ABOUT THIS EXERCISE = Return each entry word for word. Leave the images out.

DATA FOR THE TASK =
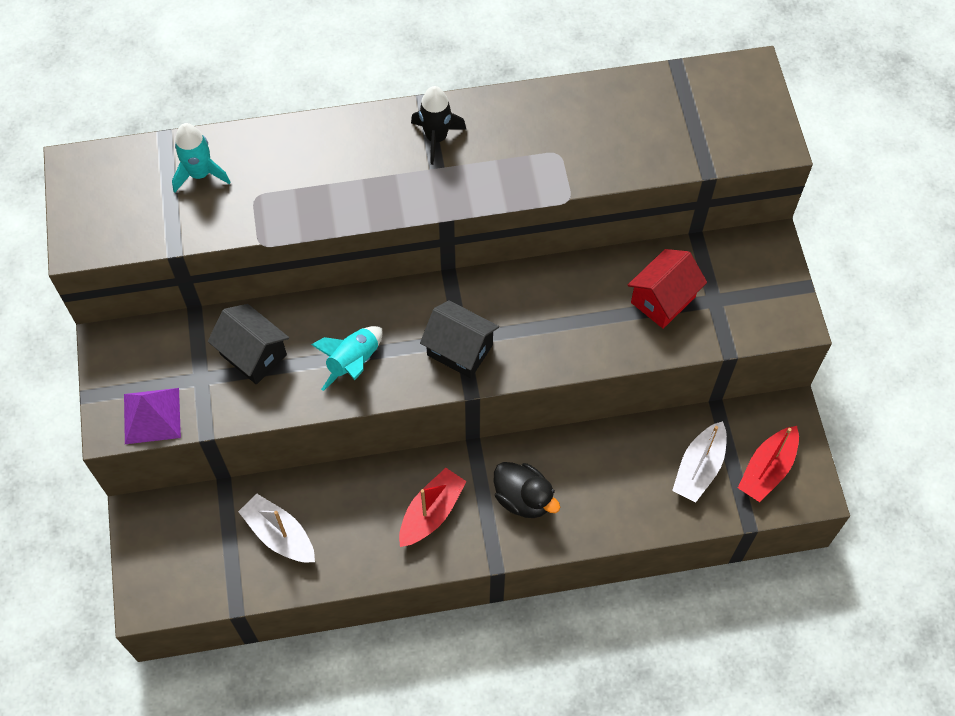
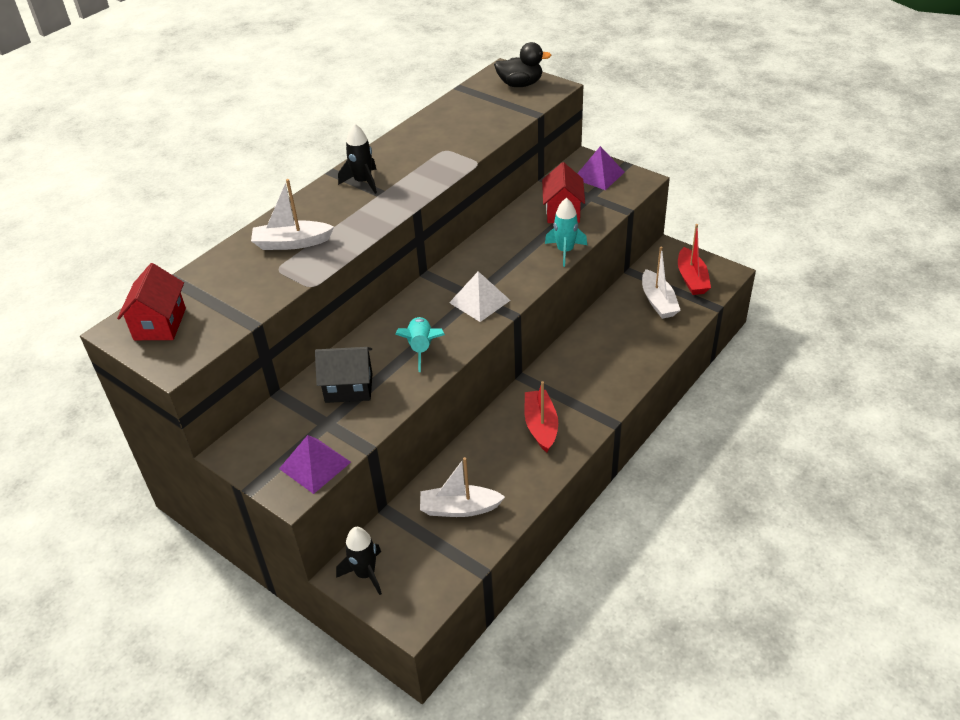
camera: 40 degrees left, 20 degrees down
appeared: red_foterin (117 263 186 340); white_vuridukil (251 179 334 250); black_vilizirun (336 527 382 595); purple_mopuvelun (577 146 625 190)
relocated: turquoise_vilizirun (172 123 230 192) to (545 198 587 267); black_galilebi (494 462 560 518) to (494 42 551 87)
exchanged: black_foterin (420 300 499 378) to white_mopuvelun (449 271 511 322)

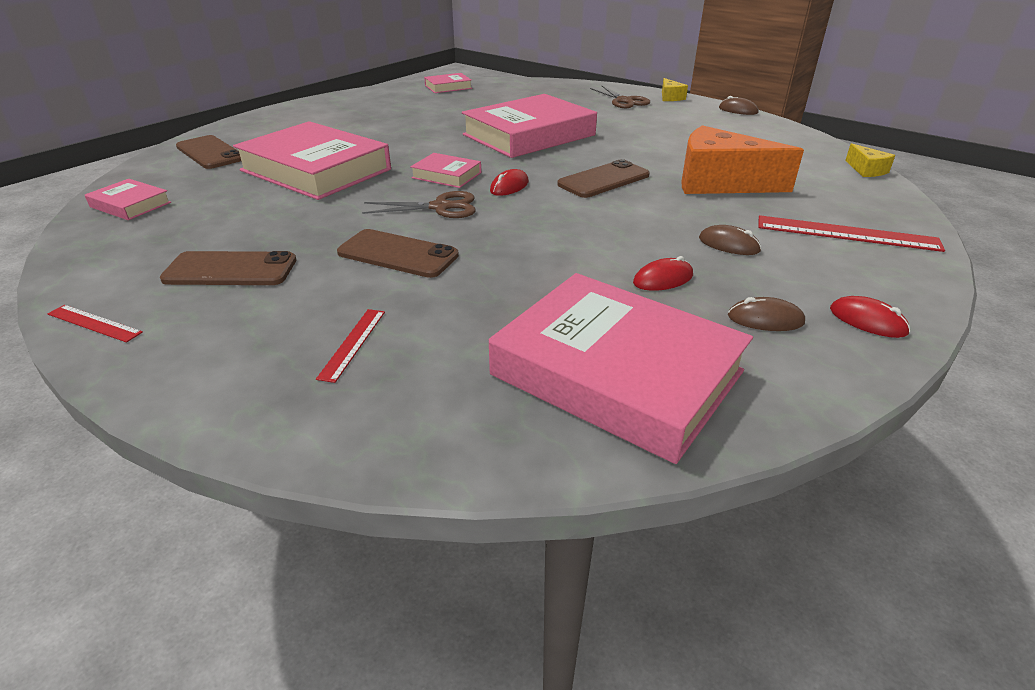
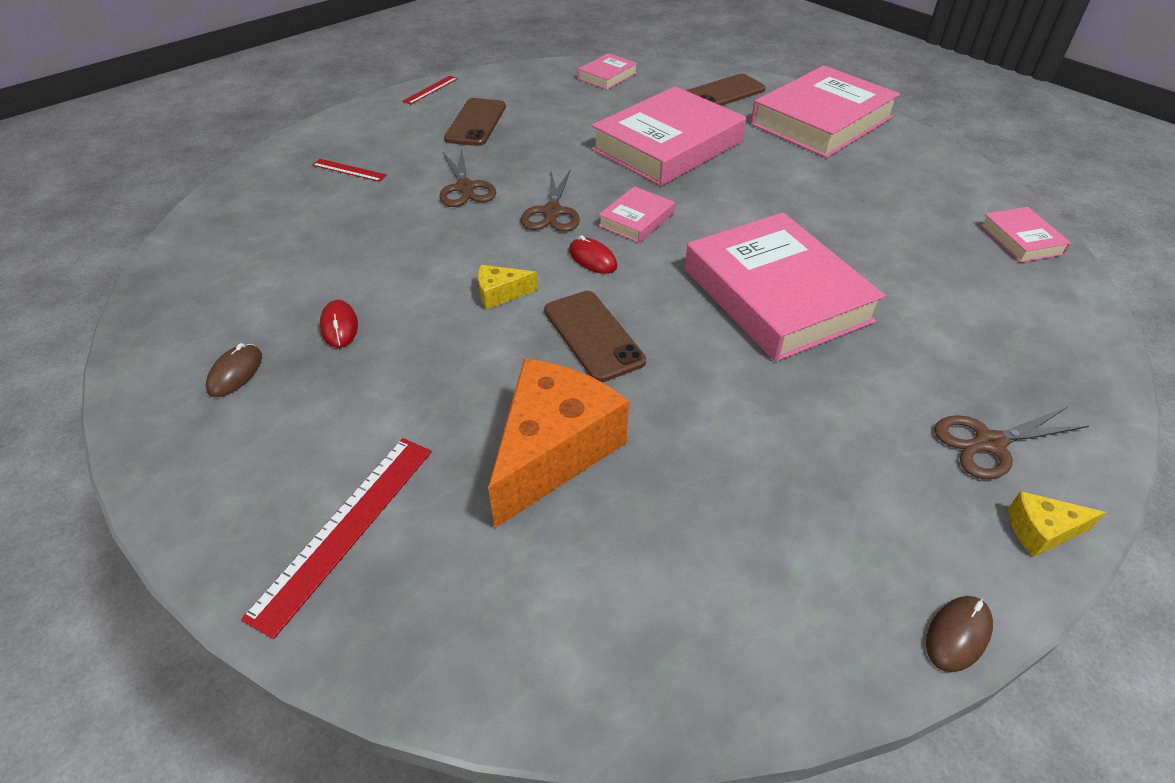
camera: 100 degrees right, 10 degrees up
missing: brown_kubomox (699 225 761 255); red_kubomox (830 296 910 338)
relocated: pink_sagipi (489 273 753 464) to (751 65 900 158); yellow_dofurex (845 143 895 177) to (478 265 538 310)
exchanged: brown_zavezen (337 229 459 278) to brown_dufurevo (439 148 496 207)

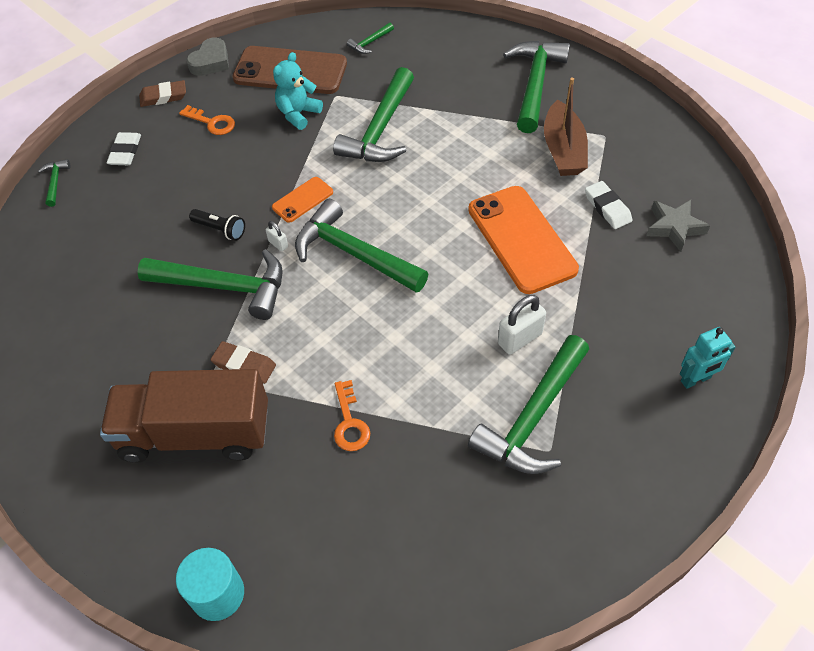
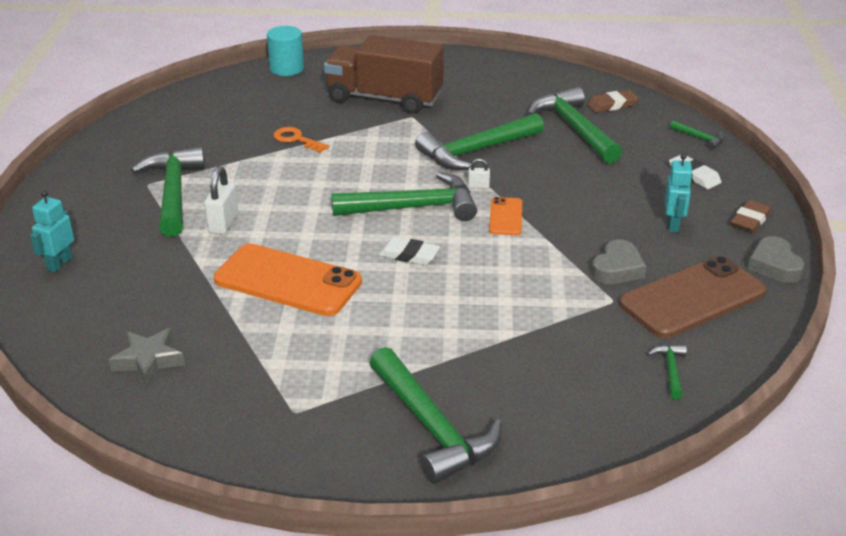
camera: 135 degrees right, 20 degrees down
missing: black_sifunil (189 209 245 240); brown_vuridukil (544 77 588 176)
relocated: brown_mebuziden (211 341 276 384) to (587 90 639 113); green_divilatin (333 67 414 162) to (527 87 622 163); white_mebuziden (585 181 632 229) to (378 237 440 265)
exchanged: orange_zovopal (179 105 235 135) to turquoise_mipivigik (665 153 693 232); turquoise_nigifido (273 52 323 130) to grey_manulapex (591 240 646 284)
spun: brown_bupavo (100 369 268 463) = (324 35 444 114) 120 degrees counterclockwise

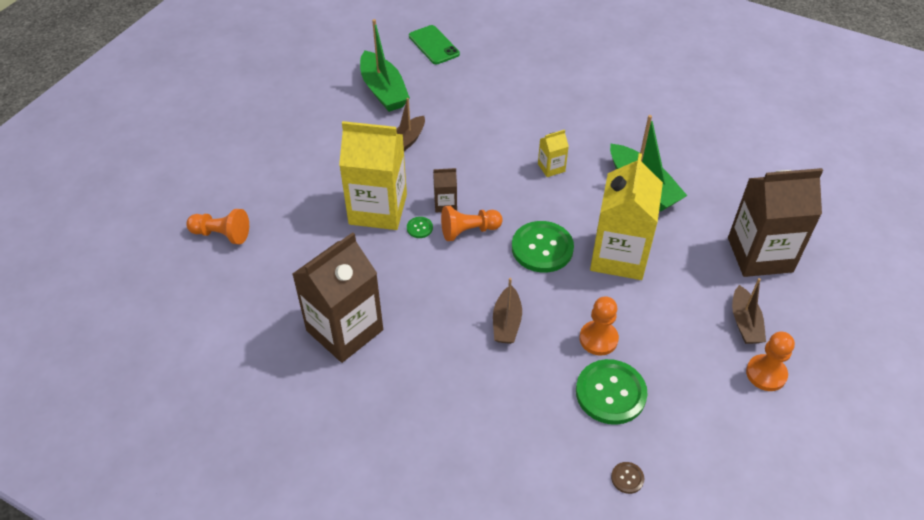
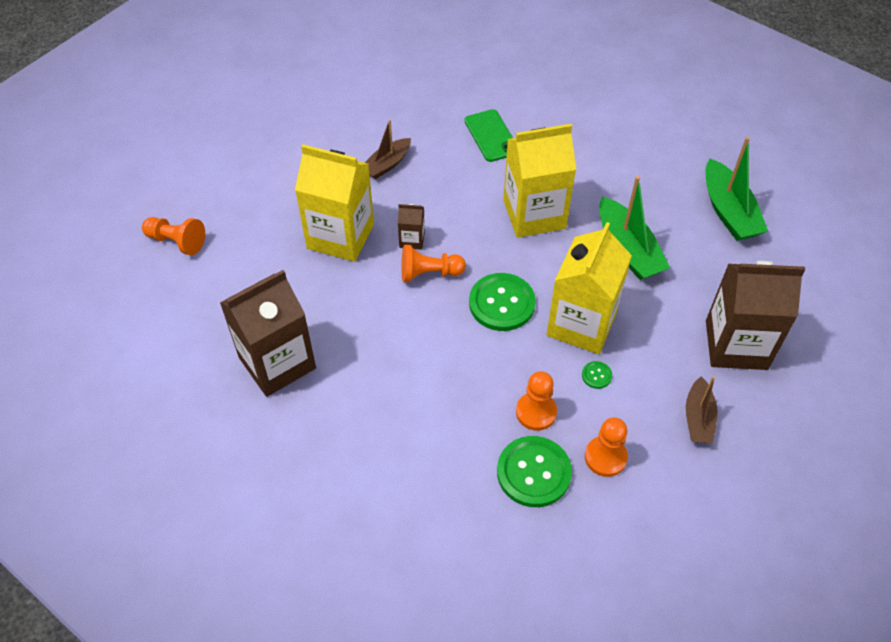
camera: 10 degrees right, 5 degrees up
missing: brown_vuridukil (493 278 522 344); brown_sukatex (611 462 644 494)
relocated: green_vuridukil (360 19 410 112) to (705 137 768 241); green_sukatex (407 217 433 238) to (582 361 612 389); green_zavezen (409 25 460 64) to (465 109 513 162); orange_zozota (746 332 795 391) to (585 417 628 477)
size: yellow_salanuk (538 130 569 177) = (503 124 576 238) x2.28

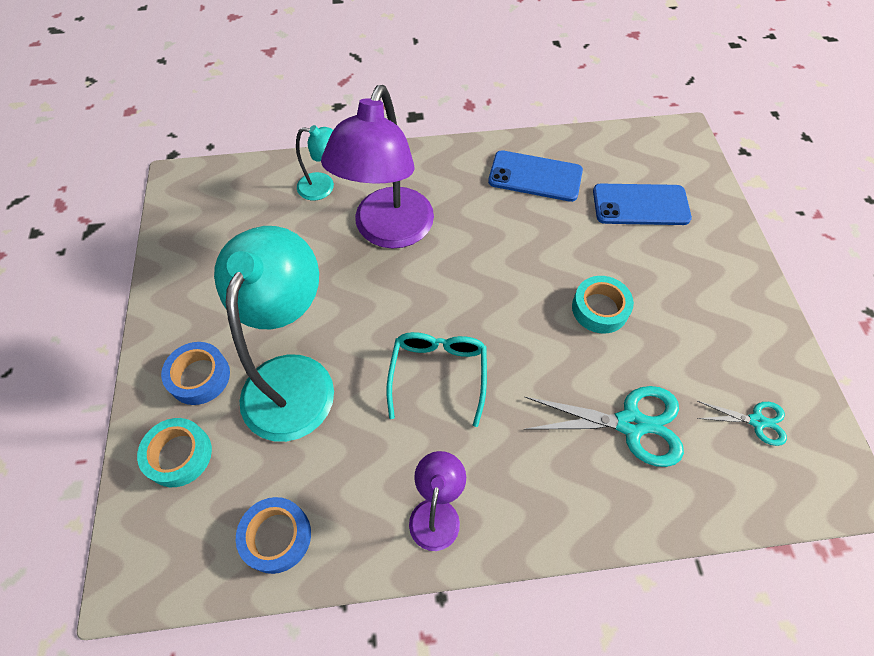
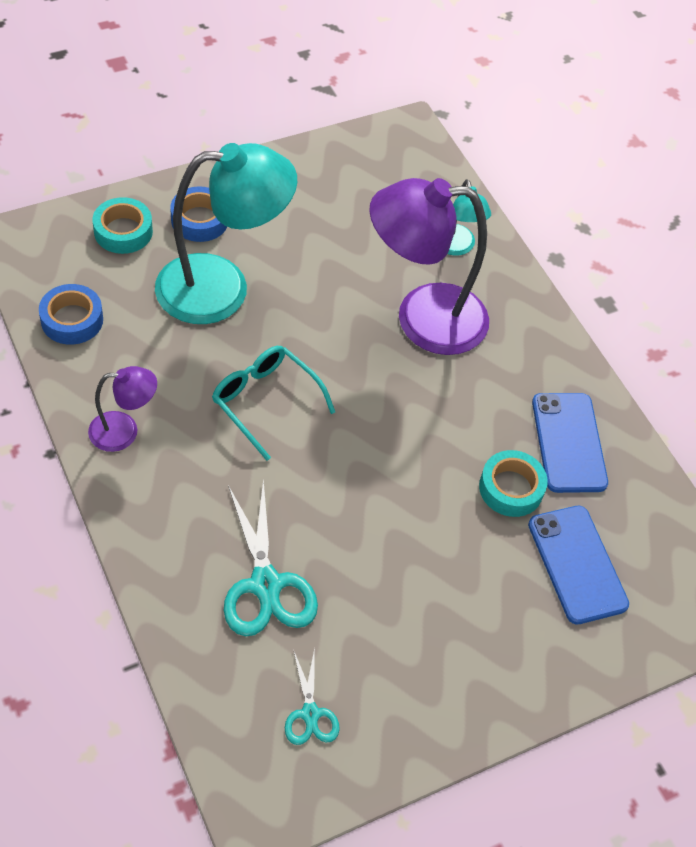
camera: 65 degrees right, 5 degrees down
relocated: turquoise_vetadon (572 276 634 334) to (479 450 548 517)
spun: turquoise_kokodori (386 332 487 427) = (212 346 335 461) 120 degrees counterclockwise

REPLY TO THE TASK =
camera: 40 degrees left, 20 degrees down
appeared: red_foterin (117 263 186 340); white_vuridukil (251 179 334 250); black_vilizirun (336 527 382 595); purple_mopuvelun (577 146 625 190)
relocated: turquoise_vilizirun (172 123 230 192) to (545 198 587 267); black_galilebi (494 462 560 518) to (494 42 551 87)
exchanged: black_foterin (420 300 499 378) to white_mopuvelun (449 271 511 322)

camera: 100 degrees right, 10 degrees up
missing: brown_kubomox (699 225 761 255); red_kubomox (830 296 910 338)
relocated: pink_sagipi (489 273 753 464) to (751 65 900 158); yellow_dofurex (845 143 895 177) to (478 265 538 310)
exchanged: brown_zavezen (337 229 459 278) to brown_dufurevo (439 148 496 207)

camera: 135 degrees right, 20 degrees down
missing: black_sifunil (189 209 245 240); brown_vuridukil (544 77 588 176)
relocated: brown_mebuziden (211 341 276 384) to (587 90 639 113); green_divilatin (333 67 414 162) to (527 87 622 163); white_mebuziden (585 181 632 229) to (378 237 440 265)
exchanged: orange_zovopal (179 105 235 135) to turquoise_mipivigik (665 153 693 232); turquoise_nigifido (273 52 323 130) to grey_manulapex (591 240 646 284)
spun: brown_bupavo (100 369 268 463) = (324 35 444 114) 120 degrees counterclockwise

camera: 10 degrees right, 5 degrees up
missing: brown_vuridukil (493 278 522 344); brown_sukatex (611 462 644 494)
relocated: green_vuridukil (360 19 410 112) to (705 137 768 241); green_sukatex (407 217 433 238) to (582 361 612 389); green_zavezen (409 25 460 64) to (465 109 513 162); orange_zozota (746 332 795 391) to (585 417 628 477)
size: yellow_salanuk (538 130 569 177) = (503 124 576 238) x2.28

camera: 65 degrees right, 5 degrees down
relocated: turquoise_vetadon (572 276 634 334) to (479 450 548 517)
spun: turquoise_kokodori (386 332 487 427) = (212 346 335 461) 120 degrees counterclockwise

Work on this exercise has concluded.